**AVAILABLE DATA:**

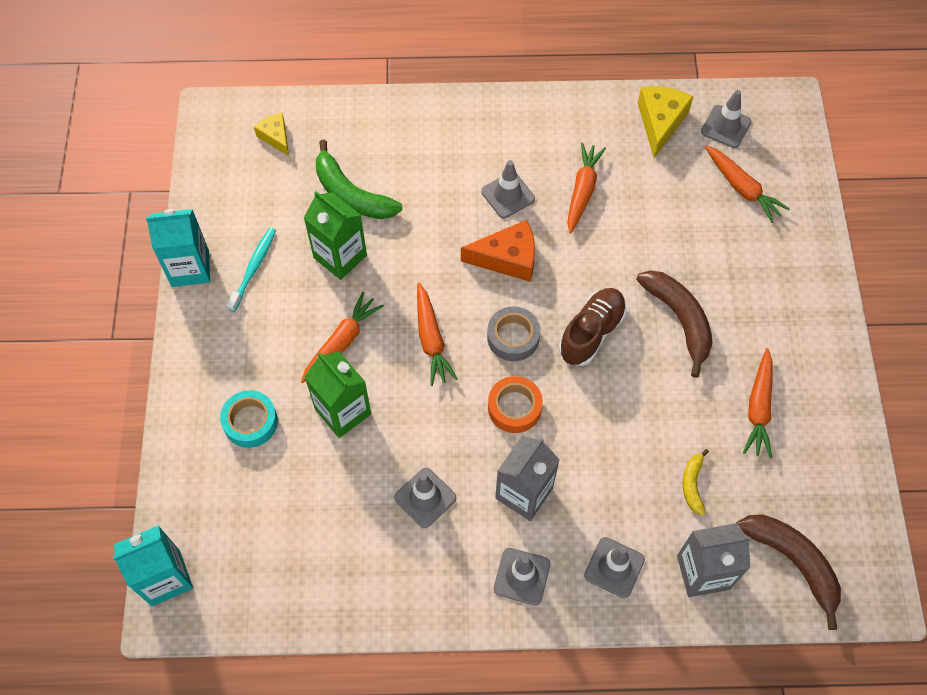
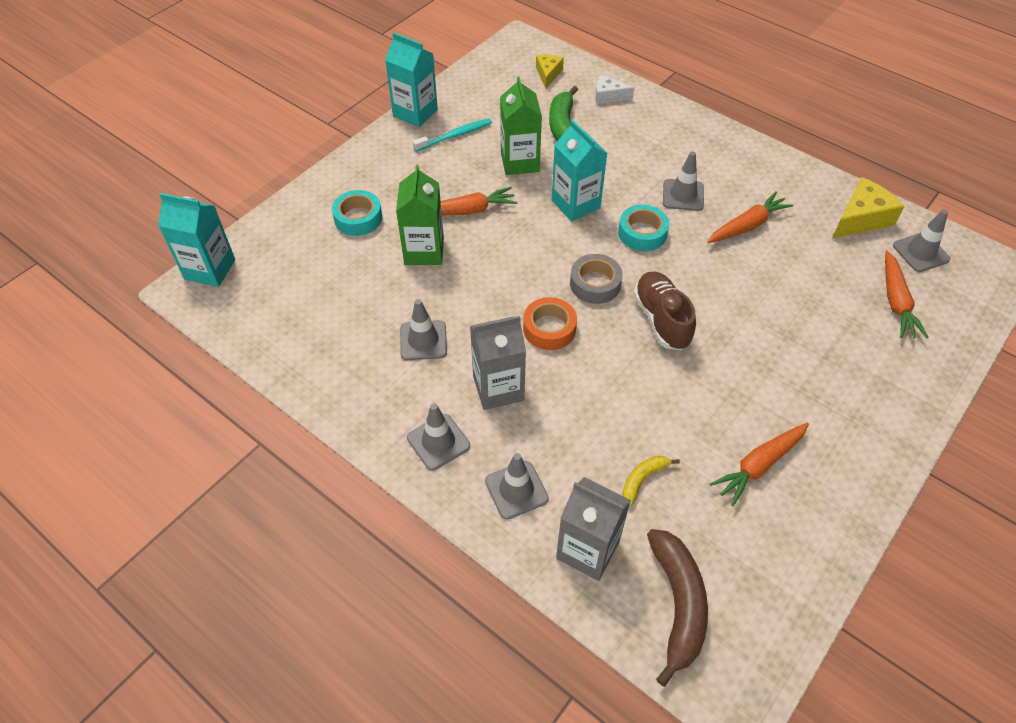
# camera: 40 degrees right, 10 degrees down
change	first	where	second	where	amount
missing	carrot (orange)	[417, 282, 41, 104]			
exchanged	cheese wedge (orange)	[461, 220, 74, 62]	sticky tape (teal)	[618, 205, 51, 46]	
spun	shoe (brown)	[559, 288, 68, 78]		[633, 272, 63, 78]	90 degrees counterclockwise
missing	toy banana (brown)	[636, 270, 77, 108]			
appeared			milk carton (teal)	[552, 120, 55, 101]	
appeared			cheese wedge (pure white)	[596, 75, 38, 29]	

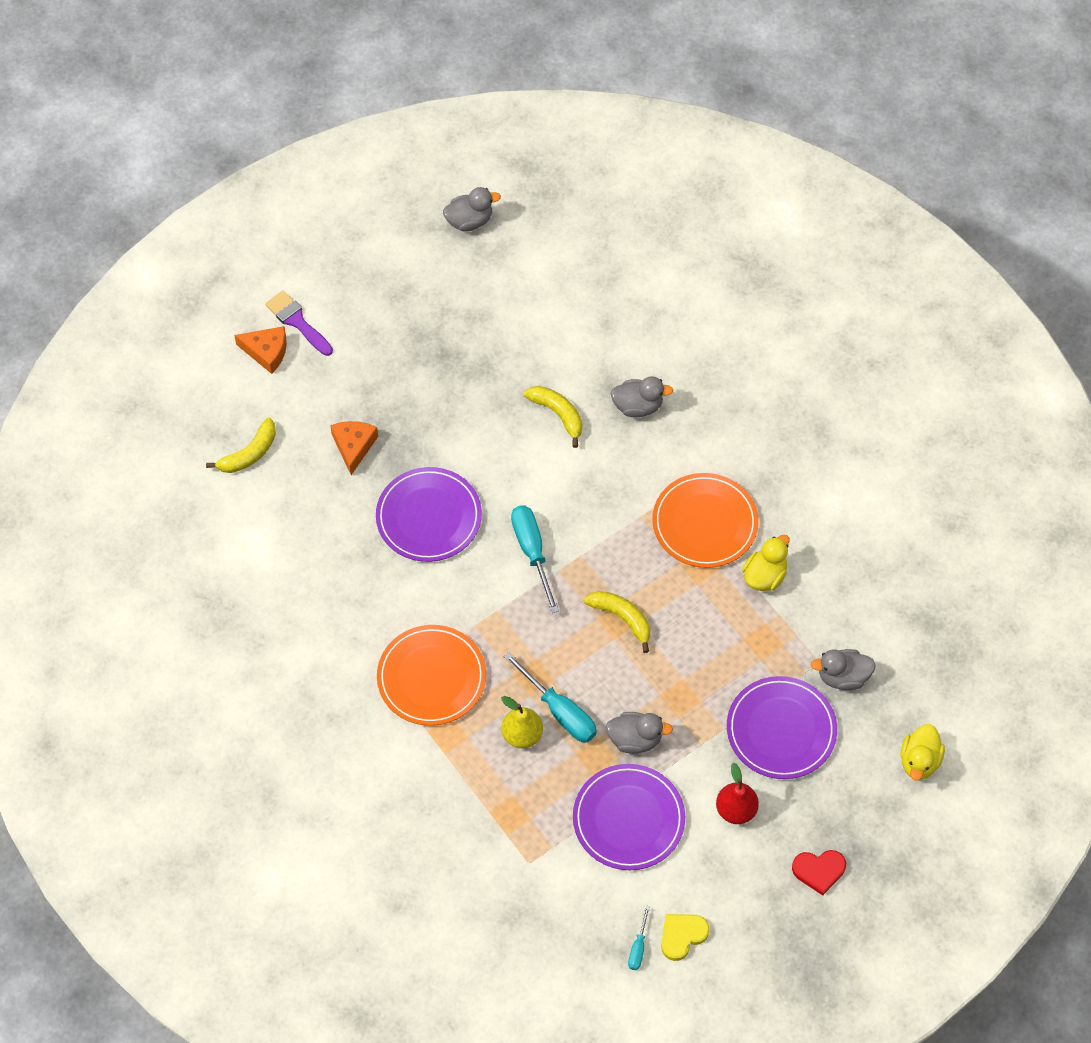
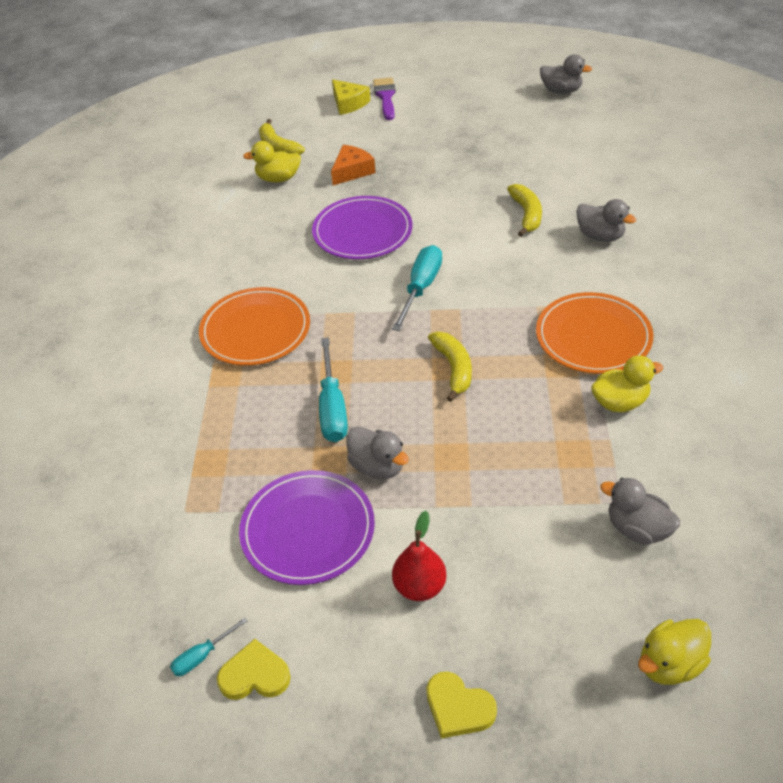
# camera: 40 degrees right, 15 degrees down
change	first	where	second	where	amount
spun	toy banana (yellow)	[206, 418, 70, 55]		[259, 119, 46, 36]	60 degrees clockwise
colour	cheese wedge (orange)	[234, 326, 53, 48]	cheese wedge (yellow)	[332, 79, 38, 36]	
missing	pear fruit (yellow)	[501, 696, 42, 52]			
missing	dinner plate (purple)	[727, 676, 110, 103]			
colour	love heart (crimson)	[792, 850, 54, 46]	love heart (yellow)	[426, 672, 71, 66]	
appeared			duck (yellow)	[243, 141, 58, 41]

**PROBLEM TO SOLVE:**
Transcribe, word for word, the line holding "270, 77, 108]" and all lines after it in the entries above, ending with the last. Only those lines; no pictures.

**WORKED SOLUTION:**
missing	toy banana (brown)	[636, 270, 77, 108]			
appeared			milk carton (teal)	[552, 120, 55, 101]	
appeared			cheese wedge (pure white)	[596, 75, 38, 29]	

# camera: 40 degrees right, 15 degrees down
change	first	where	second	where	amount
spun	toy banana (yellow)	[206, 418, 70, 55]		[259, 119, 46, 36]	60 degrees clockwise
colour	cheese wedge (orange)	[234, 326, 53, 48]	cheese wedge (yellow)	[332, 79, 38, 36]	
missing	pear fruit (yellow)	[501, 696, 42, 52]			
missing	dinner plate (purple)	[727, 676, 110, 103]			
colour	love heart (crimson)	[792, 850, 54, 46]	love heart (yellow)	[426, 672, 71, 66]	
appeared			duck (yellow)	[243, 141, 58, 41]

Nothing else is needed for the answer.